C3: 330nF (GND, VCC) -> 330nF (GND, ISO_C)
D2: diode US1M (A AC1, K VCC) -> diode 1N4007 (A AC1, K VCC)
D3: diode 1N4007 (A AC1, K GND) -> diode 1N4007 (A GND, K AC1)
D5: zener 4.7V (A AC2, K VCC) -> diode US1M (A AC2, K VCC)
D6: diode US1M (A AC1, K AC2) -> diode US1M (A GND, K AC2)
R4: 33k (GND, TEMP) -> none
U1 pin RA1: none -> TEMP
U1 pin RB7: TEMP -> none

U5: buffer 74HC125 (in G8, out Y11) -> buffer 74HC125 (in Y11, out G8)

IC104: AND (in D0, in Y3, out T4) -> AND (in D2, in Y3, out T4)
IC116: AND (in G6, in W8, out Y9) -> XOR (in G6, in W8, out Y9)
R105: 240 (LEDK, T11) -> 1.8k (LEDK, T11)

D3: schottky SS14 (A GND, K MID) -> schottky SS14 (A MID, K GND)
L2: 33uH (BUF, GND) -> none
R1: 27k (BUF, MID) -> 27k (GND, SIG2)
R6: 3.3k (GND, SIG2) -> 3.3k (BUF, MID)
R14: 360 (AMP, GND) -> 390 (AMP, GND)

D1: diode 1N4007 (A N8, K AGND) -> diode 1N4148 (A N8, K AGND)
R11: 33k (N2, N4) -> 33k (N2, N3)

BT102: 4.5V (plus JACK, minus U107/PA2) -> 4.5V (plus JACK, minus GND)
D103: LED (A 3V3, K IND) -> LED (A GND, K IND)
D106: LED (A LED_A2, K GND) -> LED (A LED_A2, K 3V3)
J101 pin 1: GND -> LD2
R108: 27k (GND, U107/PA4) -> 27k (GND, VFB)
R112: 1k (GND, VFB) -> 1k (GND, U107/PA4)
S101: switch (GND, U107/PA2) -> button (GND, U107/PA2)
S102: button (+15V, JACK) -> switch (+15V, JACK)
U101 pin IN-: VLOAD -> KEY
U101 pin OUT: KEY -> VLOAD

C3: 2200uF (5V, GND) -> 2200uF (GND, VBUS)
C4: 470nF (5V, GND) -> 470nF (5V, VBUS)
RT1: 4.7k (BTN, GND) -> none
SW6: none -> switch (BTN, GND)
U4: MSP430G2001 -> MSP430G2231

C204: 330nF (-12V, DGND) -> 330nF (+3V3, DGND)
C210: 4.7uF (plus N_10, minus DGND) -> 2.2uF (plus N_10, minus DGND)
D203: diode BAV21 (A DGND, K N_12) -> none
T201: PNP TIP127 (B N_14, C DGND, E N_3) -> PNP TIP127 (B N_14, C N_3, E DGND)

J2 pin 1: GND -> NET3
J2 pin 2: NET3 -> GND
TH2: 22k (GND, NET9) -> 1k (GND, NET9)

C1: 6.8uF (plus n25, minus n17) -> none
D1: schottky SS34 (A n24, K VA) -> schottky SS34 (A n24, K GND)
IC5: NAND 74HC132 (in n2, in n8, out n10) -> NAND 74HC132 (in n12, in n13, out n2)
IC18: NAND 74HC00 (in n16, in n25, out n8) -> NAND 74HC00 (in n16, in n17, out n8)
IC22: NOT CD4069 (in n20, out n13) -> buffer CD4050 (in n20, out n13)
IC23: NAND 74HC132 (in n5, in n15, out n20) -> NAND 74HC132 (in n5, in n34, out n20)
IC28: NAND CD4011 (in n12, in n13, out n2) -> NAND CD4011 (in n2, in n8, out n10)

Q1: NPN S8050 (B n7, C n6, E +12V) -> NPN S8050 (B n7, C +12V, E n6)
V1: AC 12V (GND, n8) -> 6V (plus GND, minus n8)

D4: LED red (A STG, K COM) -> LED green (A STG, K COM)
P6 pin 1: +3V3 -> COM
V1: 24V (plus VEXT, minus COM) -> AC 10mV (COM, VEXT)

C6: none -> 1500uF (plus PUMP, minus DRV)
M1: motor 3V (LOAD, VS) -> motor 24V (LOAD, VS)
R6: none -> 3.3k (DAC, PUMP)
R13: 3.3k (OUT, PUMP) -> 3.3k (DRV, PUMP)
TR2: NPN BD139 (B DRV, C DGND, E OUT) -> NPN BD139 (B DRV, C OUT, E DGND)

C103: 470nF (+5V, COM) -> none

#####

_Assignment:_ For the word "PUMP", show every line of the entries that holds it.

_Response area:_
C6: none -> 1500uF (plus PUMP, minus DRV)
R6: none -> 3.3k (DAC, PUMP)
R13: 3.3k (OUT, PUMP) -> 3.3k (DRV, PUMP)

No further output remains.